PROBLEM REQUIREMENTS:
Omit every picture and return the rest of the data unaltered.

Two-scene object counts

____

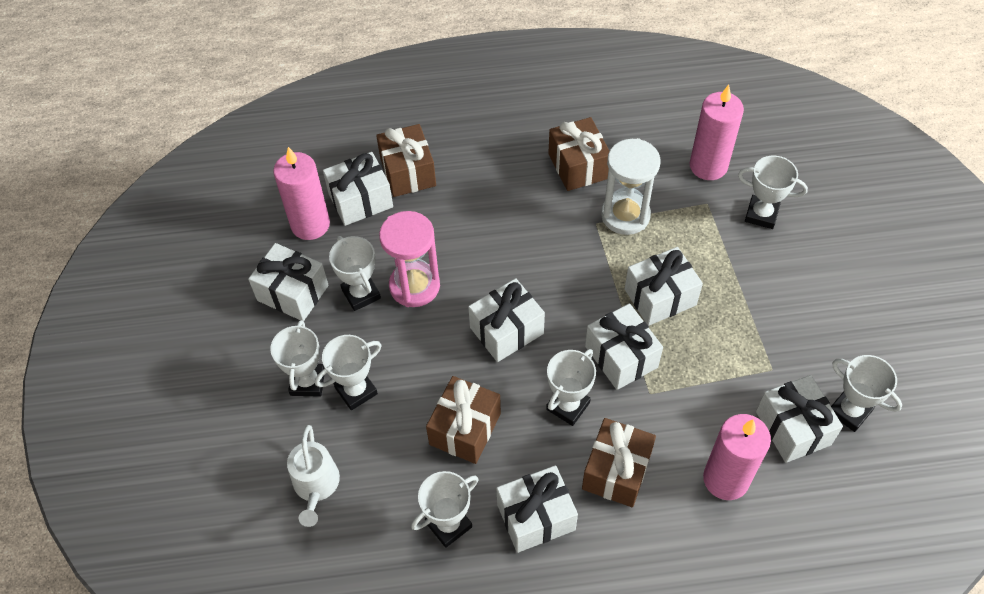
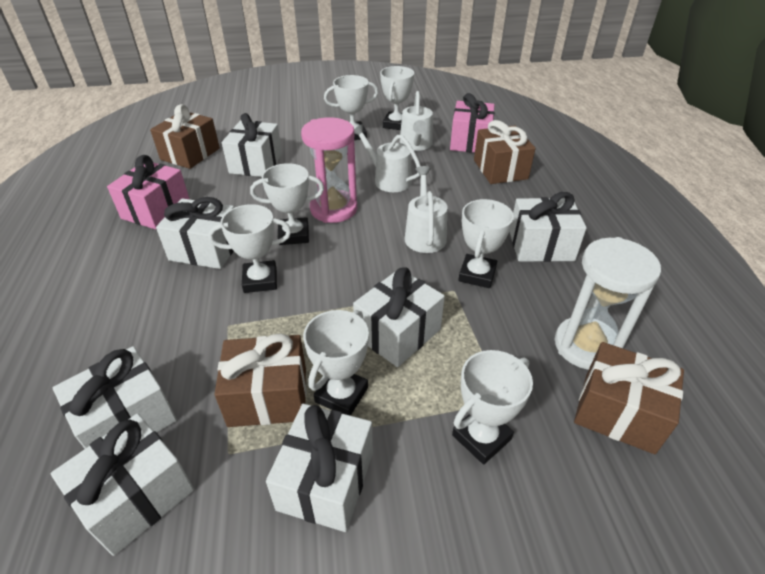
pink candle: [273,147,330,240] [690,84,744,180] [703,414,771,500] = 3 -> none = 0
pink gift: none = 0 -> [107,155,189,230] [450,93,495,153] = 2
white watering can: [287,425,340,527] = 1 -> [354,124,420,192] [400,91,433,151] [404,166,447,253] = 3

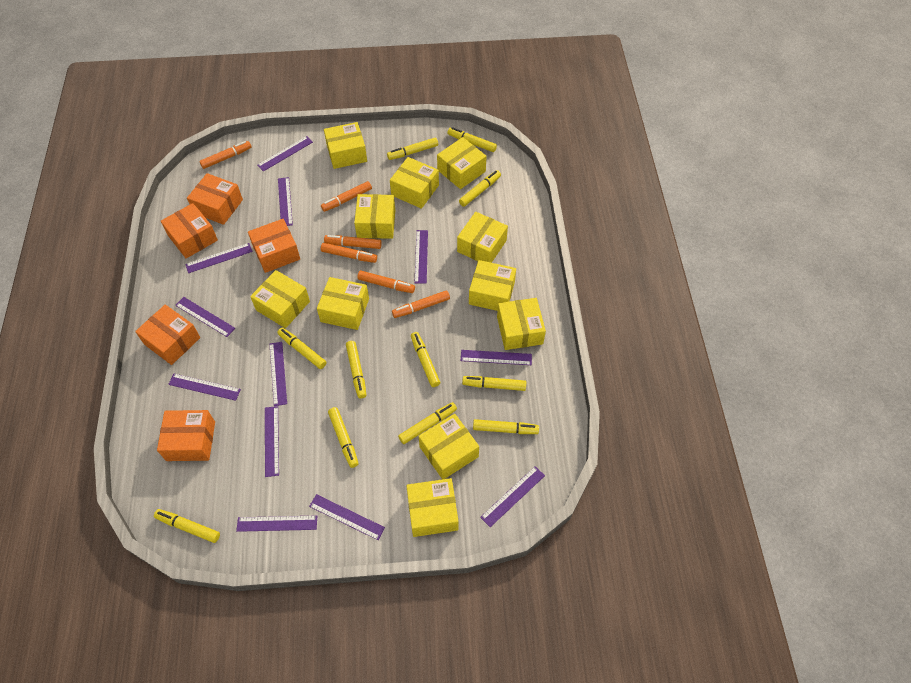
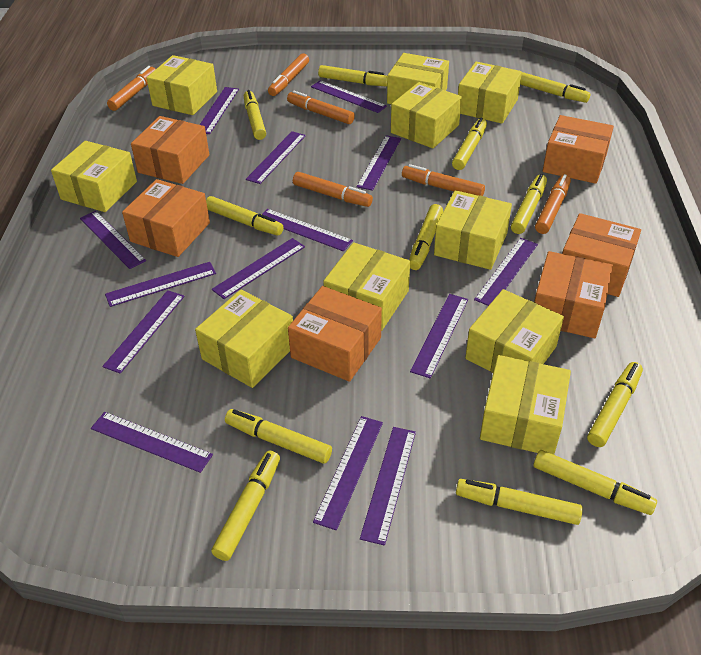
orange box: [135,304,200,365] [157,410,215,461] [161,203,218,258] [187,173,243,225] [248,219,300,273] = 5 -> [122,179,210,257] [131,116,209,184] [288,286,382,382] [534,251,613,338] [543,115,614,184] [562,213,641,297] = 6
purple ruler: [168,374,241,401] [175,297,235,337] [185,243,253,273] [236,515,317,532] [257,136,313,172] [265,406,279,477] [270,342,287,406] [278,177,293,226] [309,494,385,540] [415,230,428,284] [461,350,532,365] [480,466,545,527] = 12 -> [80,211,146,269] [91,412,213,473] [102,290,185,374] [105,262,216,307] [200,87,239,134] [212,238,305,299] [246,131,306,184] [262,209,353,251] [311,80,387,113] [313,416,383,530] [356,135,401,191] [360,427,416,546] [410,294,468,378] [474,238,538,306] = 14
yellow box: [250,270,310,328] [317,277,369,330] [324,122,367,169] [354,194,395,239] [390,157,439,209] [406,478,458,537] [418,414,479,479] [437,137,487,189] [457,212,508,263] [469,260,516,311] [497,298,546,350] = 11 -> [51,141,137,212] [146,55,217,115] [195,290,293,388] [323,242,410,331] [387,53,449,104] [391,82,462,148] [434,190,512,270] [458,62,522,124] [465,289,564,373] [480,355,571,455] = 10
yellow marker: [154,509,220,543] [277,328,326,369] [328,407,359,468] [346,341,366,399] [387,138,438,160] [398,402,457,444] [411,332,440,387] [447,127,497,152] [459,170,501,207] [462,376,526,391] [473,419,539,434] = 11 -> [206,196,283,235] [211,451,280,561] [225,409,332,464] [244,90,266,140] [318,65,387,86] [409,204,443,270] [452,118,487,170] [456,479,583,525] [511,174,547,234] [520,72,590,103] [533,450,657,515] [587,362,643,447] = 12

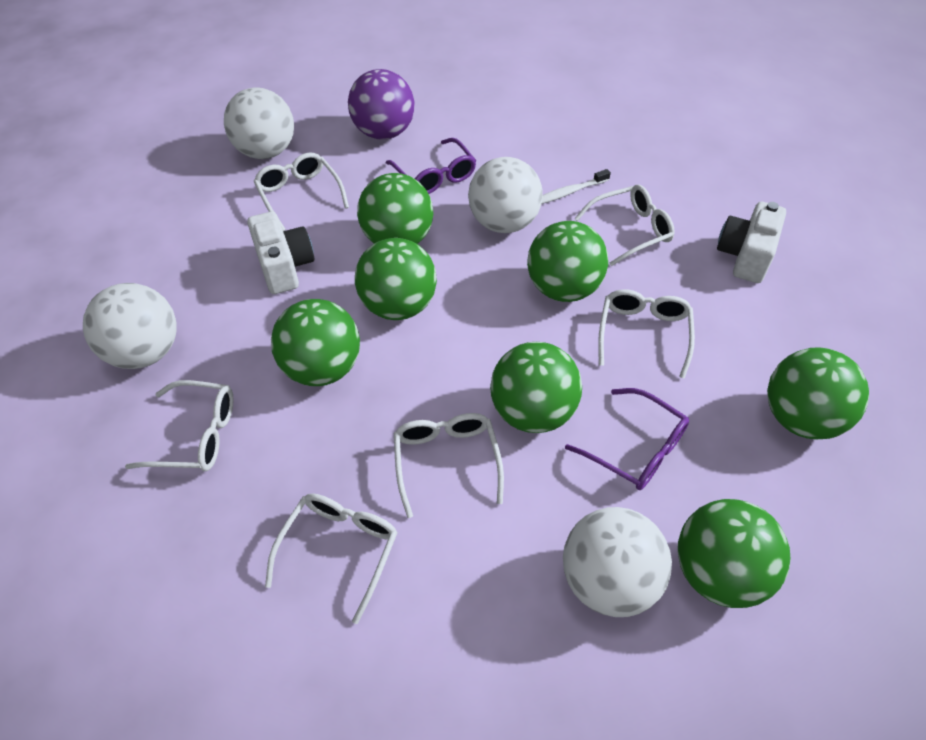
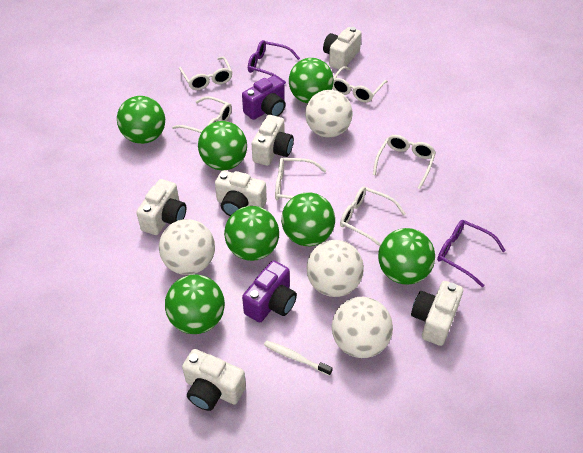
purple ball: [348,69,415,140] = 1 -> none = 0
purple camera: none = 0 -> [242,76,286,120] [242,260,297,322] = 2
white camera: [247,211,314,294] [717,202,786,283] = 2 -> [136,179,186,235] [182,349,246,411] [215,170,267,216] [252,115,294,166] [323,27,362,70] [411,281,463,346] = 6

____

RESPONSE FOR THIS EXERCISE:
pink candle: [273,147,330,240] [690,84,744,180] [703,414,771,500] = 3 -> none = 0
pink gift: none = 0 -> [107,155,189,230] [450,93,495,153] = 2
white watering can: [287,425,340,527] = 1 -> [354,124,420,192] [400,91,433,151] [404,166,447,253] = 3

orange box: [135,304,200,365] [157,410,215,461] [161,203,218,258] [187,173,243,225] [248,219,300,273] = 5 -> [122,179,210,257] [131,116,209,184] [288,286,382,382] [534,251,613,338] [543,115,614,184] [562,213,641,297] = 6
purple ruler: [168,374,241,401] [175,297,235,337] [185,243,253,273] [236,515,317,532] [257,136,313,172] [265,406,279,477] [270,342,287,406] [278,177,293,226] [309,494,385,540] [415,230,428,284] [461,350,532,365] [480,466,545,527] = 12 -> [80,211,146,269] [91,412,213,473] [102,290,185,374] [105,262,216,307] [200,87,239,134] [212,238,305,299] [246,131,306,184] [262,209,353,251] [311,80,387,113] [313,416,383,530] [356,135,401,191] [360,427,416,546] [410,294,468,378] [474,238,538,306] = 14
yellow box: [250,270,310,328] [317,277,369,330] [324,122,367,169] [354,194,395,239] [390,157,439,209] [406,478,458,537] [418,414,479,479] [437,137,487,189] [457,212,508,263] [469,260,516,311] [497,298,546,350] = 11 -> [51,141,137,212] [146,55,217,115] [195,290,293,388] [323,242,410,331] [387,53,449,104] [391,82,462,148] [434,190,512,270] [458,62,522,124] [465,289,564,373] [480,355,571,455] = 10
yellow marker: [154,509,220,543] [277,328,326,369] [328,407,359,468] [346,341,366,399] [387,138,438,160] [398,402,457,444] [411,332,440,387] [447,127,497,152] [459,170,501,207] [462,376,526,391] [473,419,539,434] = 11 -> [206,196,283,235] [211,451,280,561] [225,409,332,464] [244,90,266,140] [318,65,387,86] [409,204,443,270] [452,118,487,170] [456,479,583,525] [511,174,547,234] [520,72,590,103] [533,450,657,515] [587,362,643,447] = 12

purple ball: [348,69,415,140] = 1 -> none = 0
purple camera: none = 0 -> [242,76,286,120] [242,260,297,322] = 2
white camera: [247,211,314,294] [717,202,786,283] = 2 -> [136,179,186,235] [182,349,246,411] [215,170,267,216] [252,115,294,166] [323,27,362,70] [411,281,463,346] = 6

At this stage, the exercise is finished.